[EXERCISE DATA — start]

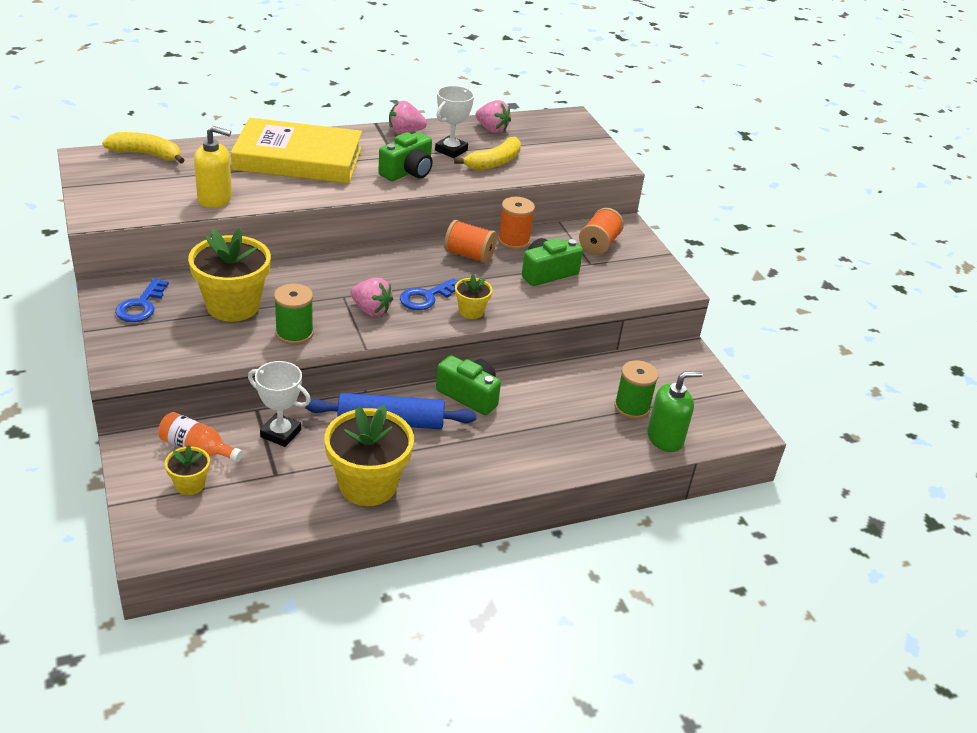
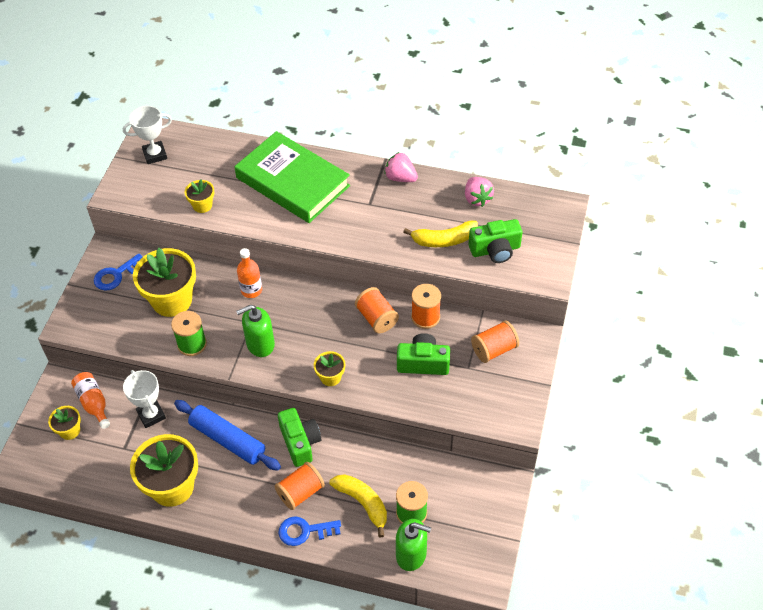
camera: 40 degrees right, 15 degrees up
(147, 154) = (190, 140): yellow banana -> yellow banana (363, 503)
(215, 199) = (202, 205): yellow soap dispenser -> yellow flower pot
(298, 159) = (293, 182): yellow book -> green book
(317, 272) = (251, 290): none -> orange bottle
(371, 310) = (260, 344): pink strawberry -> green soap dispenser
(408, 172) = (364, 226): green camera -> green camera (495, 250)
(426, 297) = (309, 349): blue key -> blue key (304, 531)
(451, 150) = (420, 213): white trophy -> white trophy (155, 155)
(511, 434) = (300, 492): none -> orange spool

[EXERCISE DATA — finish]

- WHAT THE TASK REQUIRES:
Go through the material and set it down again exactly, but without any pictures.

- RESPONSE FOR THIS EXERCISE:
camera: 40 degrees right, 15 degrees up
(147, 154) = (190, 140): yellow banana -> yellow banana (363, 503)
(215, 199) = (202, 205): yellow soap dispenser -> yellow flower pot
(298, 159) = (293, 182): yellow book -> green book
(317, 272) = (251, 290): none -> orange bottle
(371, 310) = (260, 344): pink strawberry -> green soap dispenser
(408, 172) = (364, 226): green camera -> green camera (495, 250)
(426, 297) = (309, 349): blue key -> blue key (304, 531)
(451, 150) = (420, 213): white trophy -> white trophy (155, 155)
(511, 434) = (300, 492): none -> orange spool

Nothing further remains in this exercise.